RECORDS SHOWN:
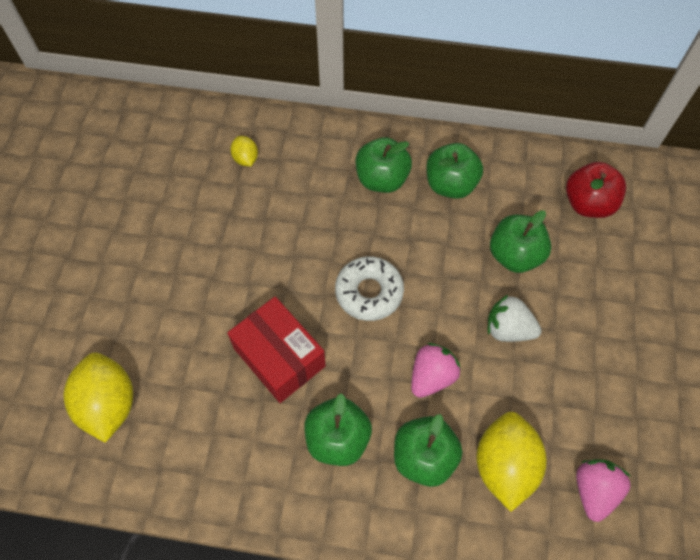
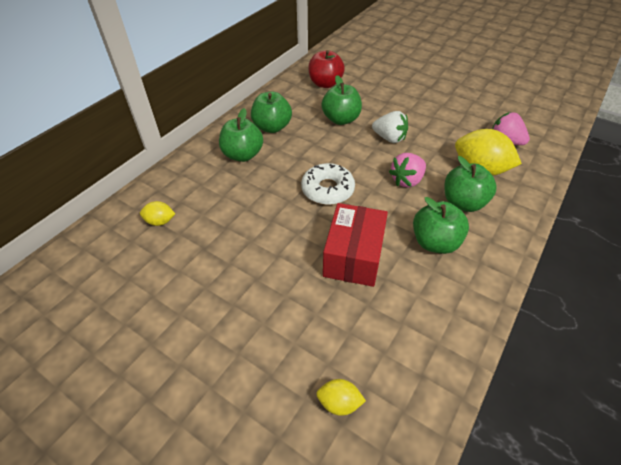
camera: 65 degrees left, 15 degrees down
(109, 404) = (339, 403): yellow lemon -> yellow lemon, size x0.49
(279, 357) = (354, 256): red box -> red box turned 60 degrees counterclockwise
(431, 376) = (407, 180): pink strawberry -> pink strawberry turned 105 degrees counterclockwise
(508, 329) = (389, 138): white strawberry -> white strawberry turned 105 degrees counterclockwise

PROBLEM STATEMENT: Please output every entry above exactly, without the pictures.

SOLUTION TO THE PROBLEM:
camera: 65 degrees left, 15 degrees down
(109, 404) = (339, 403): yellow lemon -> yellow lemon, size x0.49
(279, 357) = (354, 256): red box -> red box turned 60 degrees counterclockwise
(431, 376) = (407, 180): pink strawberry -> pink strawberry turned 105 degrees counterclockwise
(508, 329) = (389, 138): white strawberry -> white strawberry turned 105 degrees counterclockwise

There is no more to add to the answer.